## WORK ORDER
In full and without alteration, write out the lines below.

RECORDS SUPPLIED Start Marker

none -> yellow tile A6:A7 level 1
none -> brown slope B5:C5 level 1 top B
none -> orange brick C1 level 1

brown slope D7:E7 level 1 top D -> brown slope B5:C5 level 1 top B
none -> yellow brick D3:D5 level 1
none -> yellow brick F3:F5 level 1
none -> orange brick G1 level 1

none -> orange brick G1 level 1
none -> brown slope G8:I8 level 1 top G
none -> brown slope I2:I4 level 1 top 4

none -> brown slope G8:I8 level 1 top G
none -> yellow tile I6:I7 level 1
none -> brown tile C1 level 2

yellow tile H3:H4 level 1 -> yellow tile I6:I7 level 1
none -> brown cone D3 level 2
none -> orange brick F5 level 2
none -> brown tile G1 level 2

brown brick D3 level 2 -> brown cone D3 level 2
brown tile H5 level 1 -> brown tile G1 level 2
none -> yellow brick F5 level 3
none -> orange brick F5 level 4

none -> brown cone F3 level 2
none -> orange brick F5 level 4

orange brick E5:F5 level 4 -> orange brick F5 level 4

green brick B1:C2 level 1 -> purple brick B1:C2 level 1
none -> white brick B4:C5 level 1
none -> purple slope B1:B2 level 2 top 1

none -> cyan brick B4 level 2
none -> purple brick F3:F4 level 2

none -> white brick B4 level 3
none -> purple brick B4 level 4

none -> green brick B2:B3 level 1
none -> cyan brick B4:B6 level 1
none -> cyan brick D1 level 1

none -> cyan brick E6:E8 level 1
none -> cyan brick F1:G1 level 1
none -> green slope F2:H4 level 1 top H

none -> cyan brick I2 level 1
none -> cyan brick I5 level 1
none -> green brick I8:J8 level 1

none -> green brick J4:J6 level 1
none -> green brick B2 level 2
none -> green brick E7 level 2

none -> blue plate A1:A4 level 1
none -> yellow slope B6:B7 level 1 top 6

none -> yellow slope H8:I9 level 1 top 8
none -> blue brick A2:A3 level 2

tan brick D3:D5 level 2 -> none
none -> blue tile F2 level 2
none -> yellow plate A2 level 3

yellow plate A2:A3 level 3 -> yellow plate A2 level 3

RECORDS SUPPLIED End Marker

## SOLUTION TO THIS EXERCISE
none -> yellow tile A6:A7 level 1
none -> brown slope B5:C5 level 1 top B
none -> orange brick C1 level 1

brown slope D7:E7 level 1 top D -> brown slope B5:C5 level 1 top B
none -> yellow brick D3:D5 level 1
none -> yellow brick F3:F5 level 1
none -> orange brick G1 level 1

none -> orange brick G1 level 1
none -> brown slope G8:I8 level 1 top G
none -> brown slope I2:I4 level 1 top 4

none -> brown slope G8:I8 level 1 top G
none -> yellow tile I6:I7 level 1
none -> brown tile C1 level 2

yellow tile H3:H4 level 1 -> yellow tile I6:I7 level 1
none -> brown cone D3 level 2
none -> orange brick F5 level 2
none -> brown tile G1 level 2

brown brick D3 level 2 -> brown cone D3 level 2
brown tile H5 level 1 -> brown tile G1 level 2
none -> yellow brick F5 level 3
none -> orange brick F5 level 4

none -> brown cone F3 level 2
none -> orange brick F5 level 4

orange brick E5:F5 level 4 -> orange brick F5 level 4

green brick B1:C2 level 1 -> purple brick B1:C2 level 1
none -> white brick B4:C5 level 1
none -> purple slope B1:B2 level 2 top 1

none -> cyan brick B4 level 2
none -> purple brick F3:F4 level 2

none -> white brick B4 level 3
none -> purple brick B4 level 4

none -> green brick B2:B3 level 1
none -> cyan brick B4:B6 level 1
none -> cyan brick D1 level 1

none -> cyan brick E6:E8 level 1
none -> cyan brick F1:G1 level 1
none -> green slope F2:H4 level 1 top H

none -> cyan brick I2 level 1
none -> cyan brick I5 level 1
none -> green brick I8:J8 level 1

none -> green brick J4:J6 level 1
none -> green brick B2 level 2
none -> green brick E7 level 2

none -> blue plate A1:A4 level 1
none -> yellow slope B6:B7 level 1 top 6

none -> yellow slope H8:I9 level 1 top 8
none -> blue brick A2:A3 level 2

tan brick D3:D5 level 2 -> none
none -> blue tile F2 level 2
none -> yellow plate A2 level 3

yellow plate A2:A3 level 3 -> yellow plate A2 level 3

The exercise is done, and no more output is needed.